EXERCISE DIRECTIONS. Your task is to print every entry below exactly as given.

DATA TO USE.
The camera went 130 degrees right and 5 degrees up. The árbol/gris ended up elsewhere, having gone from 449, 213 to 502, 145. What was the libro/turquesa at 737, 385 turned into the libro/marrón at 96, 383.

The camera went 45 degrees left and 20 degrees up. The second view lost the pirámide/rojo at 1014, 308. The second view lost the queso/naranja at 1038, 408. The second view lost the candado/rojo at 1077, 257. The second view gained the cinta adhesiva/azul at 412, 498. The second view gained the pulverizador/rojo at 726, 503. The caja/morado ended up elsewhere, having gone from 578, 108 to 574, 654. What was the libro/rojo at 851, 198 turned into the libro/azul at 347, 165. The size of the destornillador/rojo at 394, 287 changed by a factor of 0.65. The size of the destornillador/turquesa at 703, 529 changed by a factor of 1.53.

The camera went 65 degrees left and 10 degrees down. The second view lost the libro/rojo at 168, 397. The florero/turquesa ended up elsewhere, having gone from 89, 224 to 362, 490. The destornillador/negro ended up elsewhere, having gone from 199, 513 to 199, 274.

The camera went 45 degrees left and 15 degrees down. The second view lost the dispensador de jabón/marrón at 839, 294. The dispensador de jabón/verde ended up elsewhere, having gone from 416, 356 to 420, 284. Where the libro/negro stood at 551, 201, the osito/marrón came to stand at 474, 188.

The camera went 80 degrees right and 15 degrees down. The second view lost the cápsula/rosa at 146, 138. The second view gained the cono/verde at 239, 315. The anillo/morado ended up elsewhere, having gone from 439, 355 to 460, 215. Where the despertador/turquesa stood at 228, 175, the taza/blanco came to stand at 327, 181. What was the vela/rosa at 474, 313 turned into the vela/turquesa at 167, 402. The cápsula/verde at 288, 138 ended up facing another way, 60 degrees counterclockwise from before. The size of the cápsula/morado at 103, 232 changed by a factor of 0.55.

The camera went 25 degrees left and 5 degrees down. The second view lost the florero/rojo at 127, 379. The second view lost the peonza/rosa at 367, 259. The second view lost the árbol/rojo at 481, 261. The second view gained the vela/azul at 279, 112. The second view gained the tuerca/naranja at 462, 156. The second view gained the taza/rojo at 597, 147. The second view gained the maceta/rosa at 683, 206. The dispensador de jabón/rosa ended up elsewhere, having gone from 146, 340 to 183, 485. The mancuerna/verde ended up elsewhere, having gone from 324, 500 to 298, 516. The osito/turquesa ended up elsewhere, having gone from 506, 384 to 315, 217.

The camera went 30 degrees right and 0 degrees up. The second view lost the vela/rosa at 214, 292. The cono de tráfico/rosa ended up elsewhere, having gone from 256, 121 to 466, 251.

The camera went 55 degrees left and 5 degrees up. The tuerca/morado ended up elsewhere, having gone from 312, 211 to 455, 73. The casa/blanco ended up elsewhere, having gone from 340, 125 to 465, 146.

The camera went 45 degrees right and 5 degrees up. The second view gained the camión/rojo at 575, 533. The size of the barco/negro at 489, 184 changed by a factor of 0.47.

SOLUTION FOR THIS TASK.
The camera went 130 degrees right and 5 degrees up. The árbol/gris ended up elsewhere, having gone from 449, 213 to 502, 145. What was the libro/turquesa at 737, 385 turned into the libro/marrón at 96, 383.

The camera went 45 degrees left and 20 degrees up. The second view lost the pirámide/rojo at 1014, 308. The second view lost the queso/naranja at 1038, 408. The second view lost the candado/rojo at 1077, 257. The second view gained the cinta adhesiva/azul at 412, 498. The second view gained the pulverizador/rojo at 726, 503. The caja/morado ended up elsewhere, having gone from 578, 108 to 574, 654. What was the libro/rojo at 851, 198 turned into the libro/azul at 347, 165. The size of the destornillador/rojo at 394, 287 changed by a factor of 0.65. The size of the destornillador/turquesa at 703, 529 changed by a factor of 1.53.

The camera went 65 degrees left and 10 degrees down. The second view lost the libro/rojo at 168, 397. The florero/turquesa ended up elsewhere, having gone from 89, 224 to 362, 490. The destornillador/negro ended up elsewhere, having gone from 199, 513 to 199, 274.

The camera went 45 degrees left and 15 degrees down. The second view lost the dispensador de jabón/marrón at 839, 294. The dispensador de jabón/verde ended up elsewhere, having gone from 416, 356 to 420, 284. Where the libro/negro stood at 551, 201, the osito/marrón came to stand at 474, 188.

The camera went 80 degrees right and 15 degrees down. The second view lost the cápsula/rosa at 146, 138. The second view gained the cono/verde at 239, 315. The anillo/morado ended up elsewhere, having gone from 439, 355 to 460, 215. Where the despertador/turquesa stood at 228, 175, the taza/blanco came to stand at 327, 181. What was the vela/rosa at 474, 313 turned into the vela/turquesa at 167, 402. The cápsula/verde at 288, 138 ended up facing another way, 60 degrees counterclockwise from before. The size of the cápsula/morado at 103, 232 changed by a factor of 0.55.

The camera went 25 degrees left and 5 degrees down. The second view lost the florero/rojo at 127, 379. The second view lost the peonza/rosa at 367, 259. The second view lost the árbol/rojo at 481, 261. The second view gained the vela/azul at 279, 112. The second view gained the tuerca/naranja at 462, 156. The second view gained the taza/rojo at 597, 147. The second view gained the maceta/rosa at 683, 206. The dispensador de jabón/rosa ended up elsewhere, having gone from 146, 340 to 183, 485. The mancuerna/verde ended up elsewhere, having gone from 324, 500 to 298, 516. The osito/turquesa ended up elsewhere, having gone from 506, 384 to 315, 217.

The camera went 30 degrees right and 0 degrees up. The second view lost the vela/rosa at 214, 292. The cono de tráfico/rosa ended up elsewhere, having gone from 256, 121 to 466, 251.

The camera went 55 degrees left and 5 degrees up. The tuerca/morado ended up elsewhere, having gone from 312, 211 to 455, 73. The casa/blanco ended up elsewhere, having gone from 340, 125 to 465, 146.

The camera went 45 degrees right and 5 degrees up. The second view gained the camión/rojo at 575, 533. The size of the barco/negro at 489, 184 changed by a factor of 0.47.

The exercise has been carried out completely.